Aim of the exercise: Every entry here should be copied exactly.

(Material for the task begins)

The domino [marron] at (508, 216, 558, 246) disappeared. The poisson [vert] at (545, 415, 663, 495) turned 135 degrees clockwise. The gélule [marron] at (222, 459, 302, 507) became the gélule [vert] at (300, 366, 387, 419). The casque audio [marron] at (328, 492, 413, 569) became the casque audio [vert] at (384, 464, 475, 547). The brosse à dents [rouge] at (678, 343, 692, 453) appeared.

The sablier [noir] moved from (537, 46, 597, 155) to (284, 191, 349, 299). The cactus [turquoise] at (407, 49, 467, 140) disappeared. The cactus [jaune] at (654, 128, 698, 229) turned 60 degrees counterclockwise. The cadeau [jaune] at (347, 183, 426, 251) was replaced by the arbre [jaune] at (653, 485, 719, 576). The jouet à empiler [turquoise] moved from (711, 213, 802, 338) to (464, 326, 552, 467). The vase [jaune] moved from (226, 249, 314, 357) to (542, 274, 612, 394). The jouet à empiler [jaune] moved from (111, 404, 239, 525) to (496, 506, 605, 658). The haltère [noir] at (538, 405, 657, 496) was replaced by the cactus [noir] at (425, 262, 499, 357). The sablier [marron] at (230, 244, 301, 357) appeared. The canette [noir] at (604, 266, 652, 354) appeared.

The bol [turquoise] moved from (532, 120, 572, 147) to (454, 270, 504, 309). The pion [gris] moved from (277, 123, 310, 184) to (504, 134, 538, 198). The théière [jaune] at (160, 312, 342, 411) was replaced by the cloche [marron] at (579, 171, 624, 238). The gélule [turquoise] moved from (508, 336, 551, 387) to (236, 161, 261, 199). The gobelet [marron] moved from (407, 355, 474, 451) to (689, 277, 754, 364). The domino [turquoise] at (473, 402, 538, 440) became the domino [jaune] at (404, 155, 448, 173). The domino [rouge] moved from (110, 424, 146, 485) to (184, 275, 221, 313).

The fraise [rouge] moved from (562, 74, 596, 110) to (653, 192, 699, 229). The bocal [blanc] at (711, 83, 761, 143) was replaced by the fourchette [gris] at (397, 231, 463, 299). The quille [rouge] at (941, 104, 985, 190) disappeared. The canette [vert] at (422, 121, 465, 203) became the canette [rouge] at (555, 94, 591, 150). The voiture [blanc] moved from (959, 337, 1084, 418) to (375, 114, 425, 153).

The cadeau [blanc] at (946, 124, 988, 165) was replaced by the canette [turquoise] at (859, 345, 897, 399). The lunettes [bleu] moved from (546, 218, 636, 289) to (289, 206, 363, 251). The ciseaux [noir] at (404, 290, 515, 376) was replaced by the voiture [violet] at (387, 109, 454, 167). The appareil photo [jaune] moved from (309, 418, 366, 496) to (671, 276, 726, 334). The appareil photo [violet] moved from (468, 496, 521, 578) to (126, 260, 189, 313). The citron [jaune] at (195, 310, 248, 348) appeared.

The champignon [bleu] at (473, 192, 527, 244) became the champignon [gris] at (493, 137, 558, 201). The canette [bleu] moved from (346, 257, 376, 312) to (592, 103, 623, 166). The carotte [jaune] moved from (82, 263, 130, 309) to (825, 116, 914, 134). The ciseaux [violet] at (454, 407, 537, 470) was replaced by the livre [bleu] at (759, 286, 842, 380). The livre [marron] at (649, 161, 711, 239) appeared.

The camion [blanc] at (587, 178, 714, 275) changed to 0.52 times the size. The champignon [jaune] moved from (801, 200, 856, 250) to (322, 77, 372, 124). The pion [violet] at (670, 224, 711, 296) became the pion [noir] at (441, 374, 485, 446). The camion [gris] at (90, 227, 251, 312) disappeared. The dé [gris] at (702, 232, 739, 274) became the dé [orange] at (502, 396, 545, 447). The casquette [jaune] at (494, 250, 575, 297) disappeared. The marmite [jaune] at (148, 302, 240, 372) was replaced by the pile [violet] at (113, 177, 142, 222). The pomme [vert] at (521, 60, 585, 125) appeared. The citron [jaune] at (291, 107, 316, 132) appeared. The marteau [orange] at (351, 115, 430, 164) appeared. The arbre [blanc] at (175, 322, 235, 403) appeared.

(Material for the task ends)

Worked solution:
The domino [marron] at (508, 216, 558, 246) disappeared. The poisson [vert] at (545, 415, 663, 495) turned 135 degrees clockwise. The gélule [marron] at (222, 459, 302, 507) became the gélule [vert] at (300, 366, 387, 419). The casque audio [marron] at (328, 492, 413, 569) became the casque audio [vert] at (384, 464, 475, 547). The brosse à dents [rouge] at (678, 343, 692, 453) appeared.

The sablier [noir] moved from (537, 46, 597, 155) to (284, 191, 349, 299). The cactus [turquoise] at (407, 49, 467, 140) disappeared. The cactus [jaune] at (654, 128, 698, 229) turned 60 degrees counterclockwise. The cadeau [jaune] at (347, 183, 426, 251) was replaced by the arbre [jaune] at (653, 485, 719, 576). The jouet à empiler [turquoise] moved from (711, 213, 802, 338) to (464, 326, 552, 467). The vase [jaune] moved from (226, 249, 314, 357) to (542, 274, 612, 394). The jouet à empiler [jaune] moved from (111, 404, 239, 525) to (496, 506, 605, 658). The haltère [noir] at (538, 405, 657, 496) was replaced by the cactus [noir] at (425, 262, 499, 357). The sablier [marron] at (230, 244, 301, 357) appeared. The canette [noir] at (604, 266, 652, 354) appeared.

The bol [turquoise] moved from (532, 120, 572, 147) to (454, 270, 504, 309). The pion [gris] moved from (277, 123, 310, 184) to (504, 134, 538, 198). The théière [jaune] at (160, 312, 342, 411) was replaced by the cloche [marron] at (579, 171, 624, 238). The gélule [turquoise] moved from (508, 336, 551, 387) to (236, 161, 261, 199). The gobelet [marron] moved from (407, 355, 474, 451) to (689, 277, 754, 364). The domino [turquoise] at (473, 402, 538, 440) became the domino [jaune] at (404, 155, 448, 173). The domino [rouge] moved from (110, 424, 146, 485) to (184, 275, 221, 313).

The fraise [rouge] moved from (562, 74, 596, 110) to (653, 192, 699, 229). The bocal [blanc] at (711, 83, 761, 143) was replaced by the fourchette [gris] at (397, 231, 463, 299). The quille [rouge] at (941, 104, 985, 190) disappeared. The canette [vert] at (422, 121, 465, 203) became the canette [rouge] at (555, 94, 591, 150). The voiture [blanc] moved from (959, 337, 1084, 418) to (375, 114, 425, 153).

The cadeau [blanc] at (946, 124, 988, 165) was replaced by the canette [turquoise] at (859, 345, 897, 399). The lunettes [bleu] moved from (546, 218, 636, 289) to (289, 206, 363, 251). The ciseaux [noir] at (404, 290, 515, 376) was replaced by the voiture [violet] at (387, 109, 454, 167). The appareil photo [jaune] moved from (309, 418, 366, 496) to (671, 276, 726, 334). The appareil photo [violet] moved from (468, 496, 521, 578) to (126, 260, 189, 313). The citron [jaune] at (195, 310, 248, 348) appeared.

The champignon [bleu] at (473, 192, 527, 244) became the champignon [gris] at (493, 137, 558, 201). The canette [bleu] moved from (346, 257, 376, 312) to (592, 103, 623, 166). The carotte [jaune] moved from (82, 263, 130, 309) to (825, 116, 914, 134). The ciseaux [violet] at (454, 407, 537, 470) was replaced by the livre [bleu] at (759, 286, 842, 380). The livre [marron] at (649, 161, 711, 239) appeared.

The camion [blanc] at (587, 178, 714, 275) changed to 0.52 times the size. The champignon [jaune] moved from (801, 200, 856, 250) to (322, 77, 372, 124). The pion [violet] at (670, 224, 711, 296) became the pion [noir] at (441, 374, 485, 446). The camion [gris] at (90, 227, 251, 312) disappeared. The dé [gris] at (702, 232, 739, 274) became the dé [orange] at (502, 396, 545, 447). The casquette [jaune] at (494, 250, 575, 297) disappeared. The marmite [jaune] at (148, 302, 240, 372) was replaced by the pile [violet] at (113, 177, 142, 222). The pomme [vert] at (521, 60, 585, 125) appeared. The citron [jaune] at (291, 107, 316, 132) appeared. The marteau [orange] at (351, 115, 430, 164) appeared. The arbre [blanc] at (175, 322, 235, 403) appeared.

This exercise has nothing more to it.